Prompt: Reproduce every entry exactly and leave its pictures out.

Records supplied:
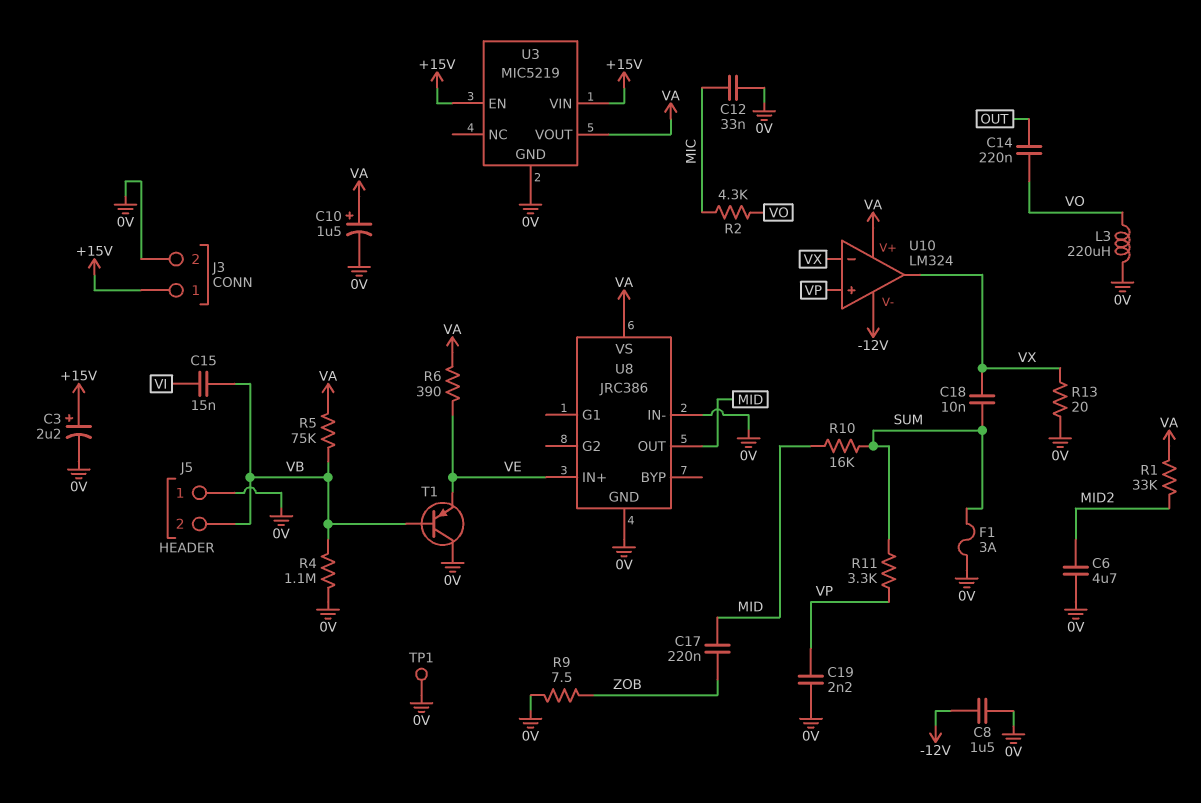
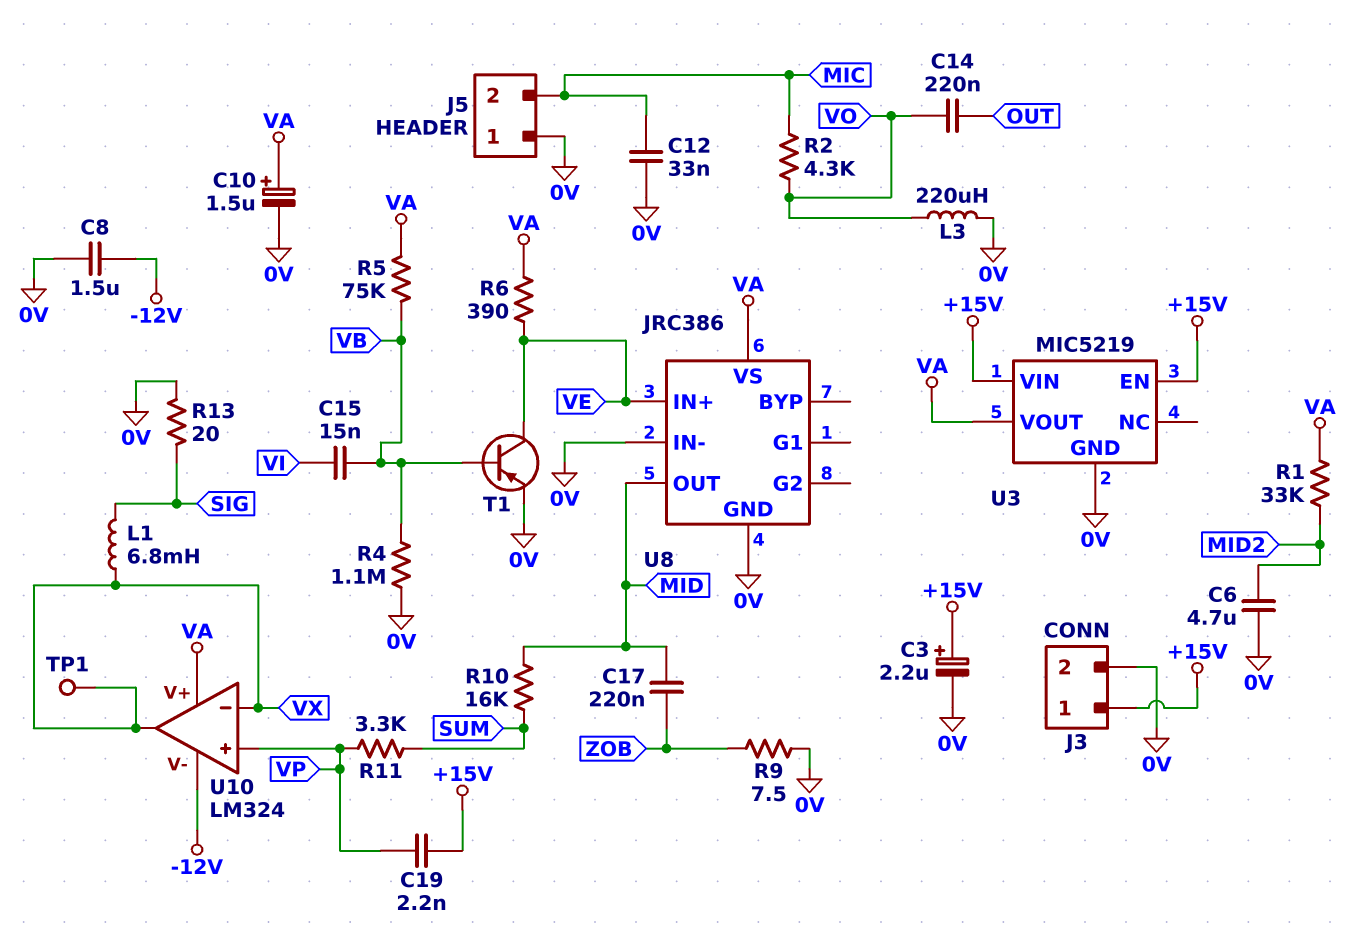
C18: 10nF (SUM, VX) -> none
C19: 2.2nF (0V, VP) -> 2.2nF (+15V, VP)
F1: 3A (0V, SUM) -> none
J5 pin 2: VB -> MIC
L1: none -> 6.8mH (SIG, VX)
R13: 20 (0V, VX) -> 20 (0V, SIG)
T1: PNP (B VB, C 0V, E VE) -> PNP (B VB, C VE, E 0V)
TP1: test point (0V) -> test point (VX)

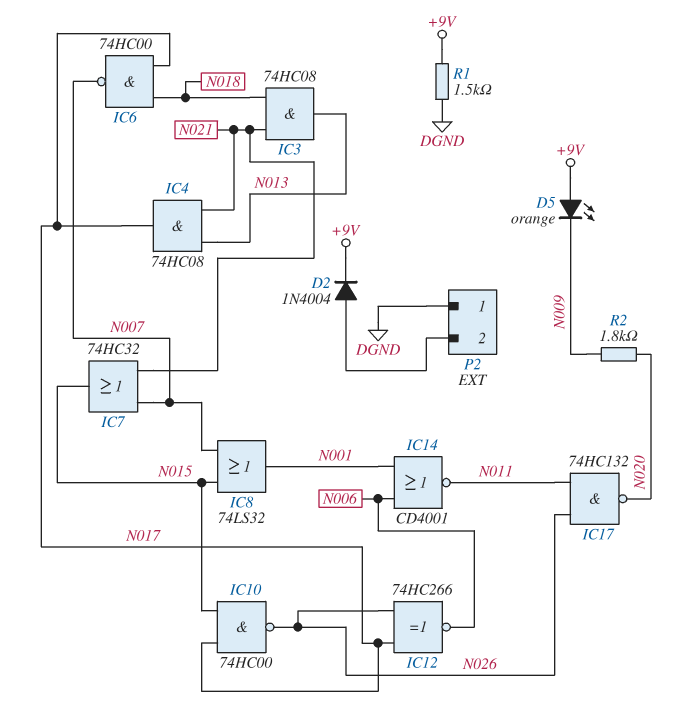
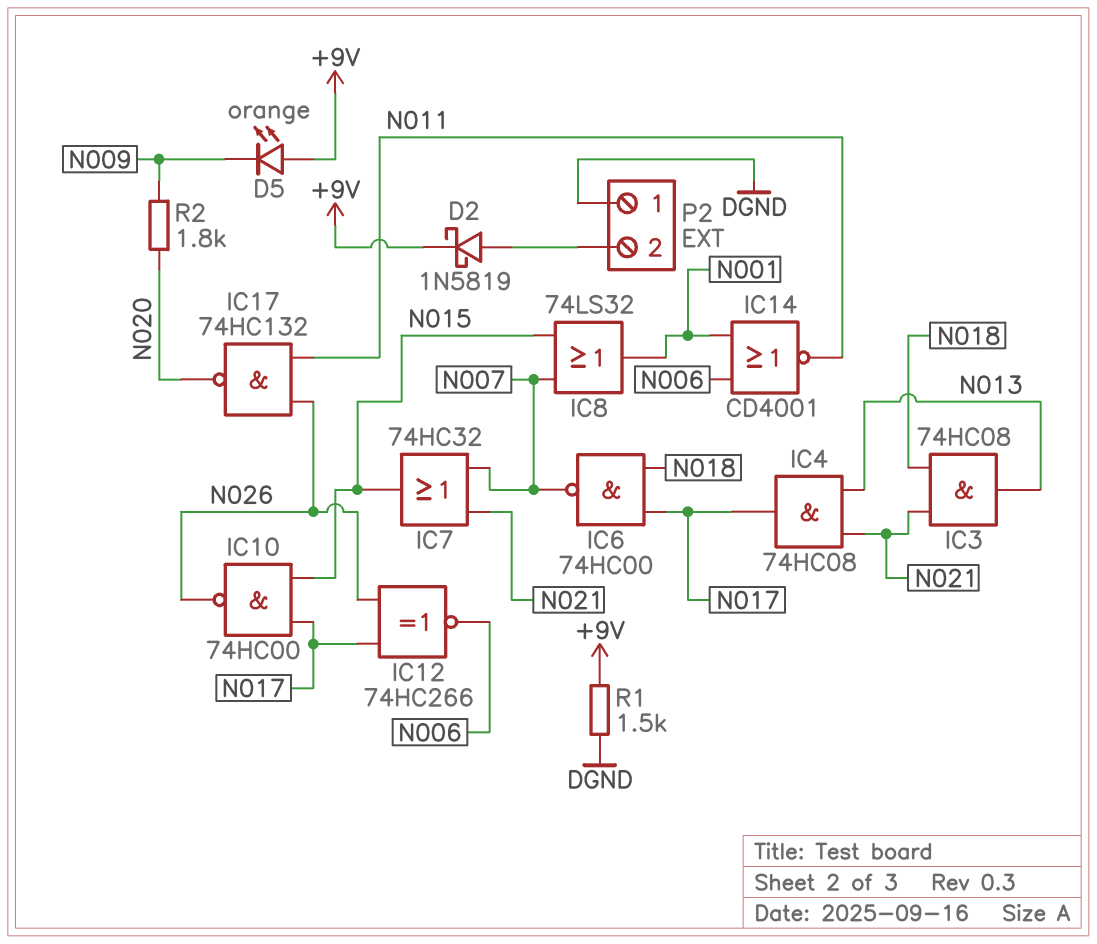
D2: diode 1N4004 (A P2/2, K +9V) -> schottky 1N5819 (A P2/2, K +9V)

Answer for the task:
C18: 10nF (SUM, VX) -> none
C19: 2.2nF (0V, VP) -> 2.2nF (+15V, VP)
F1: 3A (0V, SUM) -> none
J5 pin 2: VB -> MIC
L1: none -> 6.8mH (SIG, VX)
R13: 20 (0V, VX) -> 20 (0V, SIG)
T1: PNP (B VB, C 0V, E VE) -> PNP (B VB, C VE, E 0V)
TP1: test point (0V) -> test point (VX)

D2: diode 1N4004 (A P2/2, K +9V) -> schottky 1N5819 (A P2/2, K +9V)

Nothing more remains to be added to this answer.